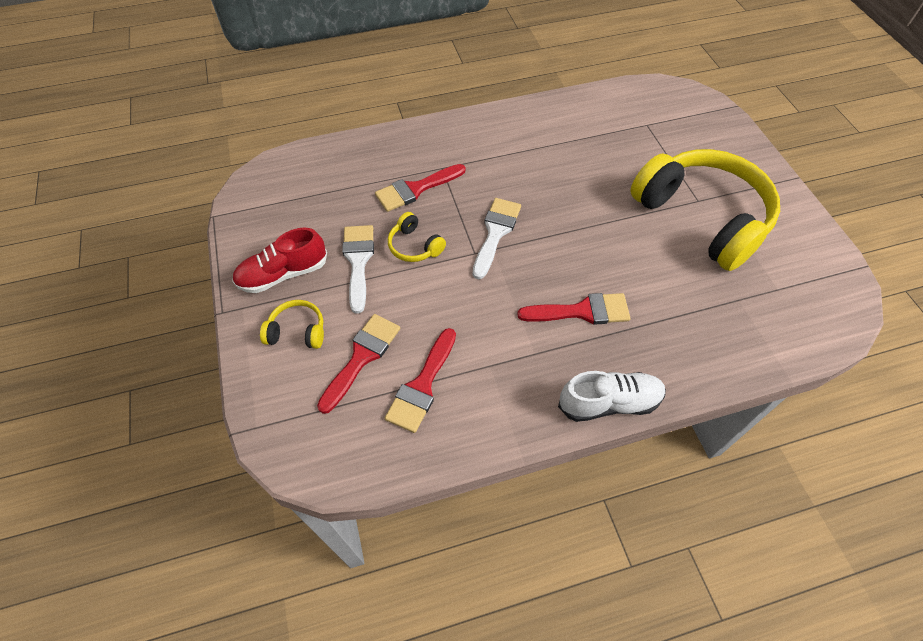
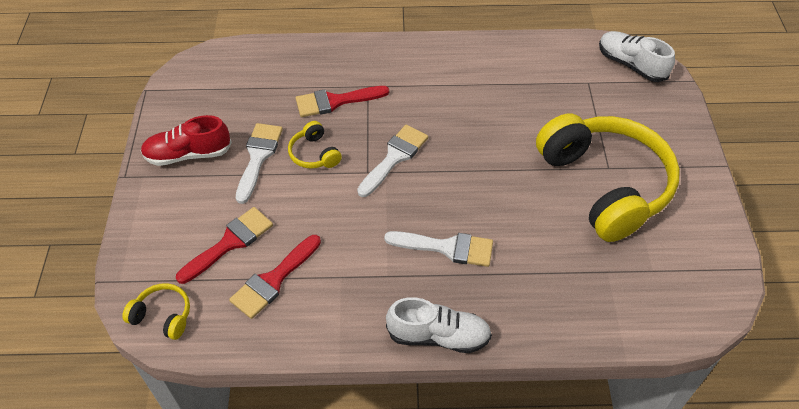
camera: 15 degrees right, 5 degrees down
(297, 331) = (182, 207): yellow headphones -> yellow headphones (163, 316)
(582, 311) = (447, 248): red brush -> white brush
(678, 101) = (631, 65): none -> white shoe

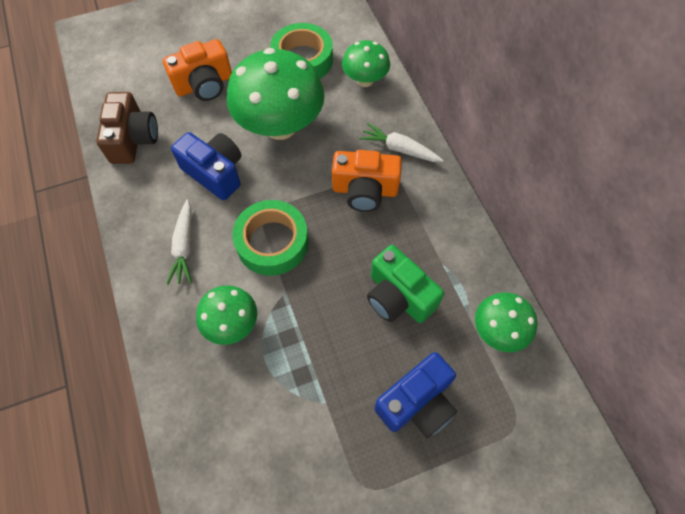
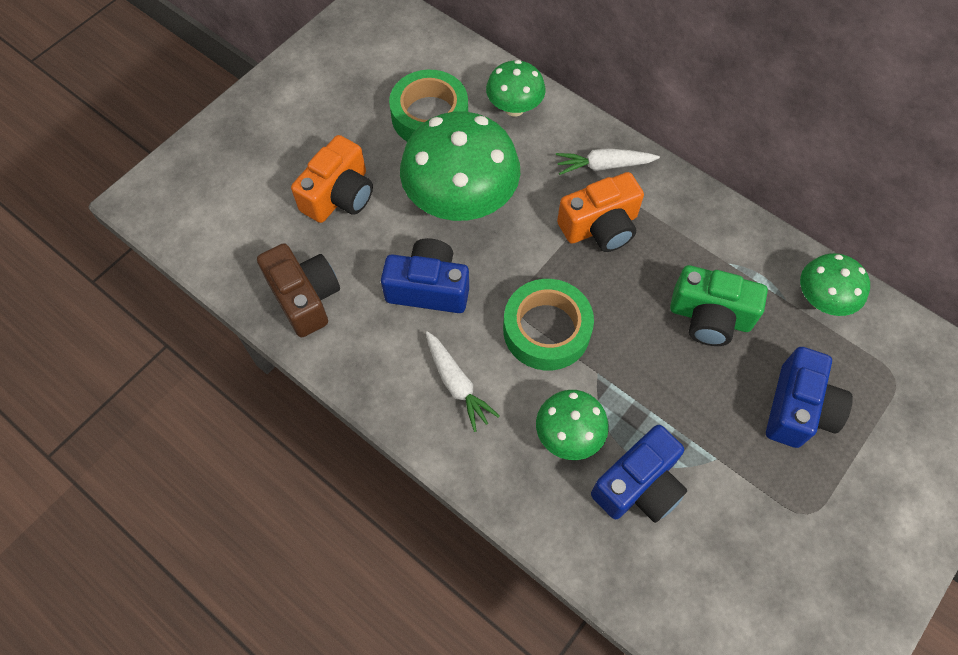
camera: 30 degrees left, 0 degrees up
(254, 388) = (639, 485): none -> blue camera

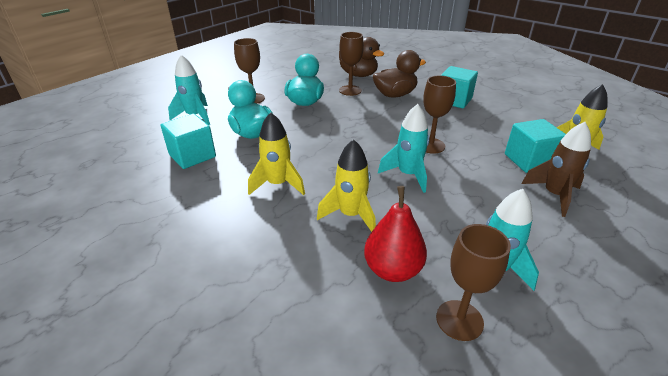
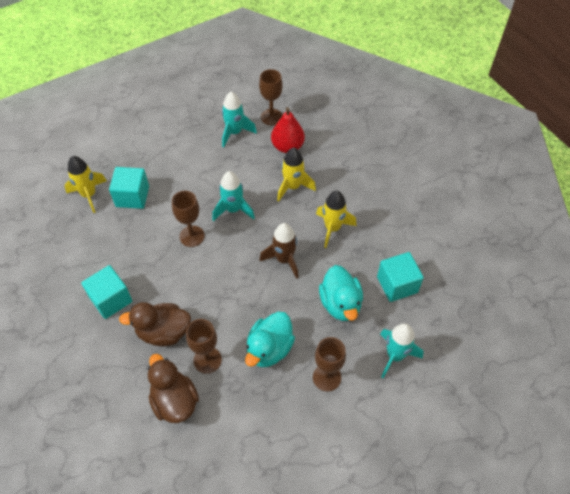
camera: 160 degrees left, 20 degrees up
(554, 195) = (151, 164): brown rocket -> brown rocket (284, 259)

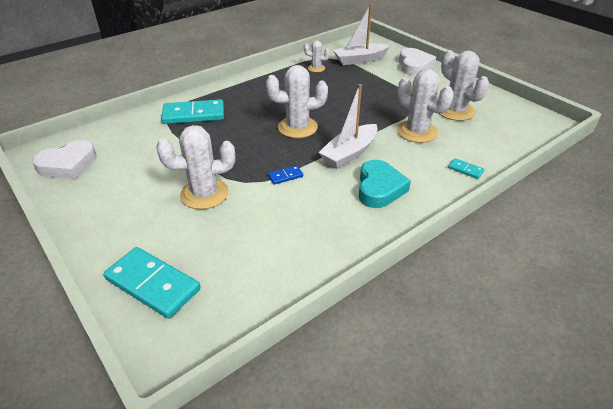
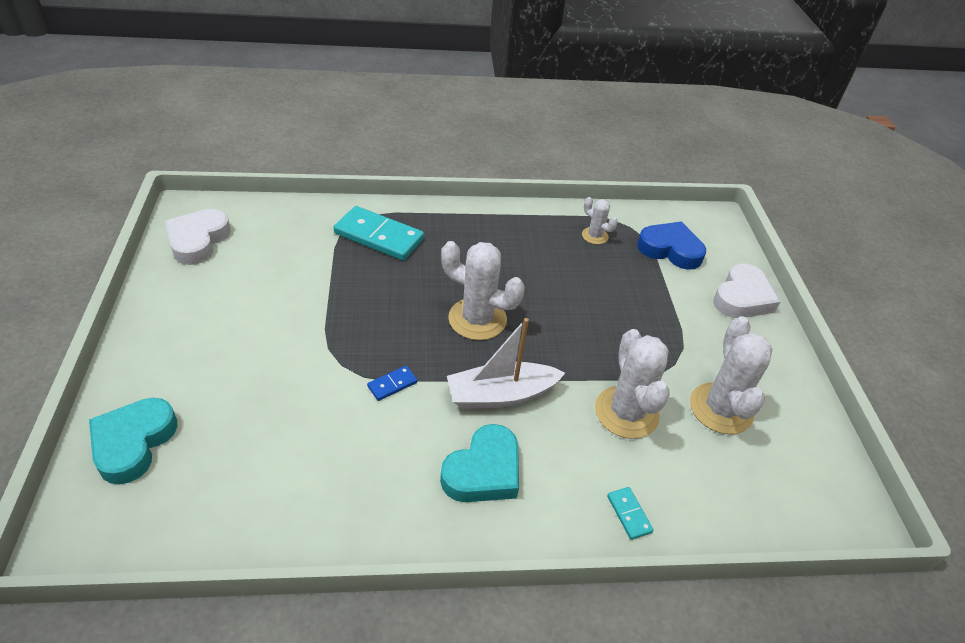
camera: 30 degrees right, 5 degrees up
(68, 165) = (198, 240): white heart -> white heart turned 105 degrees clockwise
(152, 284) = (133, 443): turquoise domino -> turquoise heart
(204, 194) = (285, 357): white cactus -> none
(285, 176) = (392, 384): blue domino -> blue domino turned 45 degrees counterclockwise
(360, 60) = (670, 249): white boat -> blue heart

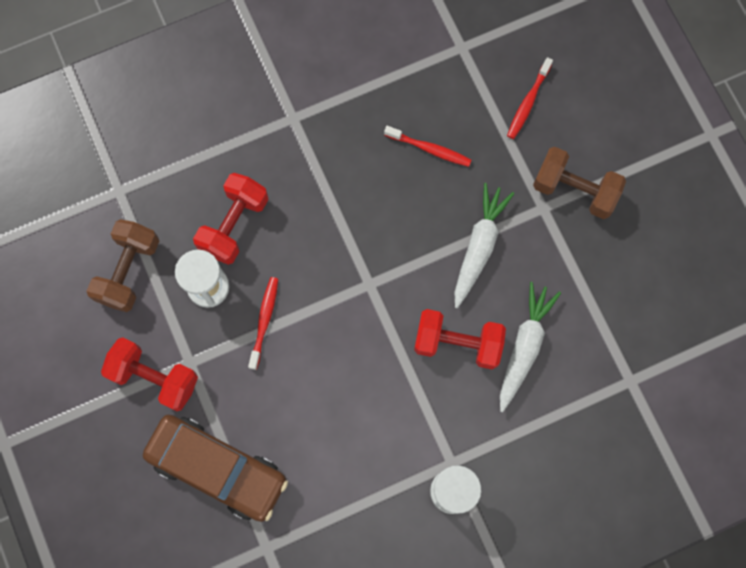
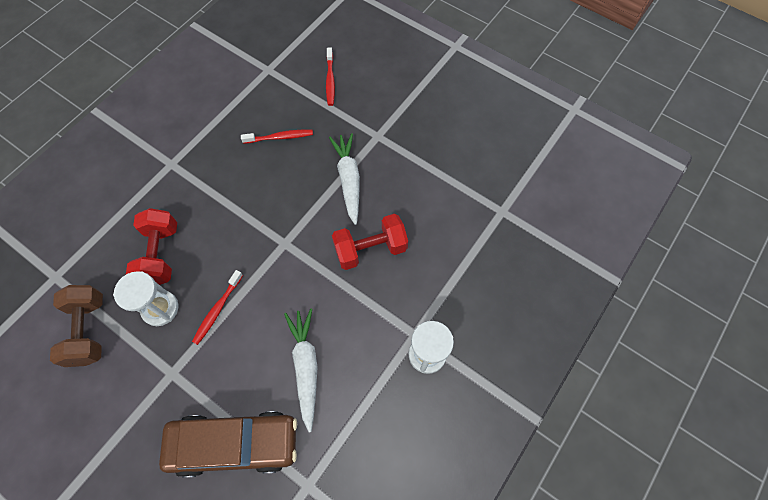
camera: 30 degrees left, 10 degrees down
(155, 377) = (147, 400): red dumbbell -> none
(264, 321) = (217, 310): red toothbrush -> red toothbrush turned 135 degrees counterclockwise
(524, 347) = (418, 227): white carrot -> white carrot (306, 367)
(574, 190) = (391, 116): brown dumbbell -> none

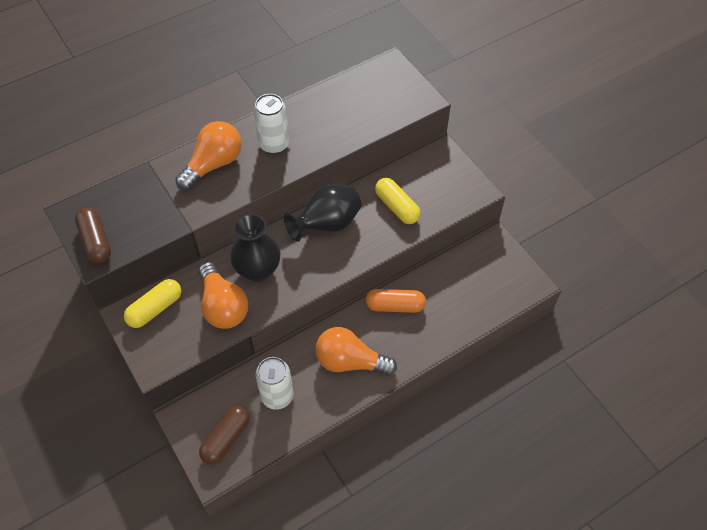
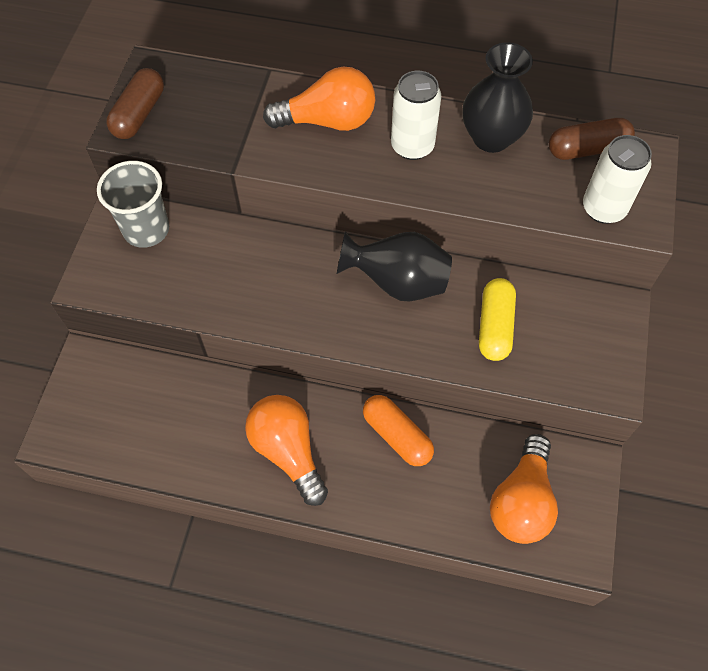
camera: 45 degrees right, 5 degrees up
(155, 309) = (146, 229): yellow capsule -> grey cup
(223, 306) = (206, 280): orange light bulb -> orange light bulb (521, 501)
(226, 438) = (98, 416): brown capsule -> brown capsule (587, 149)
(258, 270) = (277, 272): black vase -> black vase (491, 138)
(277, 396) = (184, 419): white can -> white can (603, 208)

=====

AIM OF THE TASK
For each line of the entries that holds the word "capsule", pull that line out.

ANSWER BOX
(155, 309) = (146, 229): yellow capsule -> grey cup
(226, 438) = (98, 416): brown capsule -> brown capsule (587, 149)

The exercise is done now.